> **YOUR INSTRUCTIONS**: Please return the entries, omitting and altering nothing.

> **THE DATA**:
----

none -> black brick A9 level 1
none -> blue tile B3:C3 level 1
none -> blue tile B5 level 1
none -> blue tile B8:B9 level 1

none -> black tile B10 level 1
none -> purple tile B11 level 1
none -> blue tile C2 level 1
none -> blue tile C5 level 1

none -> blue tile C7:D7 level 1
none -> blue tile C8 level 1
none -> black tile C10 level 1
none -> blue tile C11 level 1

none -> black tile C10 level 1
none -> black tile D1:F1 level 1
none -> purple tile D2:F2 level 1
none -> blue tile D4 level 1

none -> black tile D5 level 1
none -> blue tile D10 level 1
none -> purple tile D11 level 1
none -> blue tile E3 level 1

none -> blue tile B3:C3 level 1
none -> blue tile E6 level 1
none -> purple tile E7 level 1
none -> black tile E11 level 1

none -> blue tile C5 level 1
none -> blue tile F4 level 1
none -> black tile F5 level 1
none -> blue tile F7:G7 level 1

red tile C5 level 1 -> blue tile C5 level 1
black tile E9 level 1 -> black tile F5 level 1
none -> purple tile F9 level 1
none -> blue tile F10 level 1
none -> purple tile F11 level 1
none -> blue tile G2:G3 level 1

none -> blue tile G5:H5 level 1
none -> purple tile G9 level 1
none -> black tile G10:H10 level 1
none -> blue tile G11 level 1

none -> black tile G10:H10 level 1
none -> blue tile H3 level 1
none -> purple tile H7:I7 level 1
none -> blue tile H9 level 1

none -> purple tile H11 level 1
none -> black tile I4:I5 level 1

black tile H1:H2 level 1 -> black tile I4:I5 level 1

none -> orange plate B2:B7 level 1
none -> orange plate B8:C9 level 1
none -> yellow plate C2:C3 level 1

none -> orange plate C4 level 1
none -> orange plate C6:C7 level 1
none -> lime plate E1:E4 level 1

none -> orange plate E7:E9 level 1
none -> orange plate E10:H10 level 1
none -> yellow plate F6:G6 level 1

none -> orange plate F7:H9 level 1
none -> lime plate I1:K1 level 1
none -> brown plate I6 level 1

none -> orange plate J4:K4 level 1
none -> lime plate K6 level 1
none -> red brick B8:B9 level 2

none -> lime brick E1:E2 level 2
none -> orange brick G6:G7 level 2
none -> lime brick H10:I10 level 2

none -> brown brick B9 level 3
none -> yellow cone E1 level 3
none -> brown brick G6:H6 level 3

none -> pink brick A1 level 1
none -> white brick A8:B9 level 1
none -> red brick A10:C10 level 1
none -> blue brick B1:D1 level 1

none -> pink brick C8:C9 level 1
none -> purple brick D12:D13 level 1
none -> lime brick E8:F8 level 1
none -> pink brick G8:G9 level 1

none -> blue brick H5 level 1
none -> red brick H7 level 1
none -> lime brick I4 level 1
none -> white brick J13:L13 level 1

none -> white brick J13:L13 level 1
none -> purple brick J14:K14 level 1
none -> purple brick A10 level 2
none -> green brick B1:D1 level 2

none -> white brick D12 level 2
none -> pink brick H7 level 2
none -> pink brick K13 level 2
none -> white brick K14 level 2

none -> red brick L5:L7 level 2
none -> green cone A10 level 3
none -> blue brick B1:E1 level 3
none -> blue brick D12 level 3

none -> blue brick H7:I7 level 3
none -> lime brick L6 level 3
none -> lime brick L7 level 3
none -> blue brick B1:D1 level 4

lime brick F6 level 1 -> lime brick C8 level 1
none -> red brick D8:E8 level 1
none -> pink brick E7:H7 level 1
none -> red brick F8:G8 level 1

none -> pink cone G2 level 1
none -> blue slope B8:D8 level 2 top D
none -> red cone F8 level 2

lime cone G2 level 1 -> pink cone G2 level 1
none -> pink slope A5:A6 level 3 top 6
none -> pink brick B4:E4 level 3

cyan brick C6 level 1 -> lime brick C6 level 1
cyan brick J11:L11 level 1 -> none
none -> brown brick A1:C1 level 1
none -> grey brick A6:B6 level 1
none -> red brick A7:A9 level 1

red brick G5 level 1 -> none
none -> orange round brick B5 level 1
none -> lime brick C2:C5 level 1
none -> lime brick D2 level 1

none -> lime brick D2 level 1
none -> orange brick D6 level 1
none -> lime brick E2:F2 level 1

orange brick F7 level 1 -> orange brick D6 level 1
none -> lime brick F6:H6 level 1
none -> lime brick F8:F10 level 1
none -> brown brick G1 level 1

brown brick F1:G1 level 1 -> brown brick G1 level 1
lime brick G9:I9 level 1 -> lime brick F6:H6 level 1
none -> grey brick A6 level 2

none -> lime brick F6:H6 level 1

----

> **EXERCISE ANSWER**:
none -> black brick A9 level 1
none -> blue tile B3:C3 level 1
none -> blue tile B5 level 1
none -> blue tile B8:B9 level 1

none -> black tile B10 level 1
none -> purple tile B11 level 1
none -> blue tile C2 level 1
none -> blue tile C5 level 1

none -> blue tile C7:D7 level 1
none -> blue tile C8 level 1
none -> black tile C10 level 1
none -> blue tile C11 level 1

none -> black tile C10 level 1
none -> black tile D1:F1 level 1
none -> purple tile D2:F2 level 1
none -> blue tile D4 level 1

none -> black tile D5 level 1
none -> blue tile D10 level 1
none -> purple tile D11 level 1
none -> blue tile E3 level 1

none -> blue tile B3:C3 level 1
none -> blue tile E6 level 1
none -> purple tile E7 level 1
none -> black tile E11 level 1

none -> blue tile C5 level 1
none -> blue tile F4 level 1
none -> black tile F5 level 1
none -> blue tile F7:G7 level 1

red tile C5 level 1 -> blue tile C5 level 1
black tile E9 level 1 -> black tile F5 level 1
none -> purple tile F9 level 1
none -> blue tile F10 level 1
none -> purple tile F11 level 1
none -> blue tile G2:G3 level 1

none -> blue tile G5:H5 level 1
none -> purple tile G9 level 1
none -> black tile G10:H10 level 1
none -> blue tile G11 level 1

none -> black tile G10:H10 level 1
none -> blue tile H3 level 1
none -> purple tile H7:I7 level 1
none -> blue tile H9 level 1

none -> purple tile H11 level 1
none -> black tile I4:I5 level 1

black tile H1:H2 level 1 -> black tile I4:I5 level 1

none -> orange plate B2:B7 level 1
none -> orange plate B8:C9 level 1
none -> yellow plate C2:C3 level 1

none -> orange plate C4 level 1
none -> orange plate C6:C7 level 1
none -> lime plate E1:E4 level 1

none -> orange plate E7:E9 level 1
none -> orange plate E10:H10 level 1
none -> yellow plate F6:G6 level 1

none -> orange plate F7:H9 level 1
none -> lime plate I1:K1 level 1
none -> brown plate I6 level 1

none -> orange plate J4:K4 level 1
none -> lime plate K6 level 1
none -> red brick B8:B9 level 2

none -> lime brick E1:E2 level 2
none -> orange brick G6:G7 level 2
none -> lime brick H10:I10 level 2

none -> brown brick B9 level 3
none -> yellow cone E1 level 3
none -> brown brick G6:H6 level 3

none -> pink brick A1 level 1
none -> white brick A8:B9 level 1
none -> red brick A10:C10 level 1
none -> blue brick B1:D1 level 1

none -> pink brick C8:C9 level 1
none -> purple brick D12:D13 level 1
none -> lime brick E8:F8 level 1
none -> pink brick G8:G9 level 1

none -> blue brick H5 level 1
none -> red brick H7 level 1
none -> lime brick I4 level 1
none -> white brick J13:L13 level 1

none -> white brick J13:L13 level 1
none -> purple brick J14:K14 level 1
none -> purple brick A10 level 2
none -> green brick B1:D1 level 2

none -> white brick D12 level 2
none -> pink brick H7 level 2
none -> pink brick K13 level 2
none -> white brick K14 level 2

none -> red brick L5:L7 level 2
none -> green cone A10 level 3
none -> blue brick B1:E1 level 3
none -> blue brick D12 level 3

none -> blue brick H7:I7 level 3
none -> lime brick L6 level 3
none -> lime brick L7 level 3
none -> blue brick B1:D1 level 4

lime brick F6 level 1 -> lime brick C8 level 1
none -> red brick D8:E8 level 1
none -> pink brick E7:H7 level 1
none -> red brick F8:G8 level 1

none -> pink cone G2 level 1
none -> blue slope B8:D8 level 2 top D
none -> red cone F8 level 2

lime cone G2 level 1 -> pink cone G2 level 1
none -> pink slope A5:A6 level 3 top 6
none -> pink brick B4:E4 level 3

cyan brick C6 level 1 -> lime brick C6 level 1
cyan brick J11:L11 level 1 -> none
none -> brown brick A1:C1 level 1
none -> grey brick A6:B6 level 1
none -> red brick A7:A9 level 1

red brick G5 level 1 -> none
none -> orange round brick B5 level 1
none -> lime brick C2:C5 level 1
none -> lime brick D2 level 1

none -> lime brick D2 level 1
none -> orange brick D6 level 1
none -> lime brick E2:F2 level 1

orange brick F7 level 1 -> orange brick D6 level 1
none -> lime brick F6:H6 level 1
none -> lime brick F8:F10 level 1
none -> brown brick G1 level 1

brown brick F1:G1 level 1 -> brown brick G1 level 1
lime brick G9:I9 level 1 -> lime brick F6:H6 level 1
none -> grey brick A6 level 2

none -> lime brick F6:H6 level 1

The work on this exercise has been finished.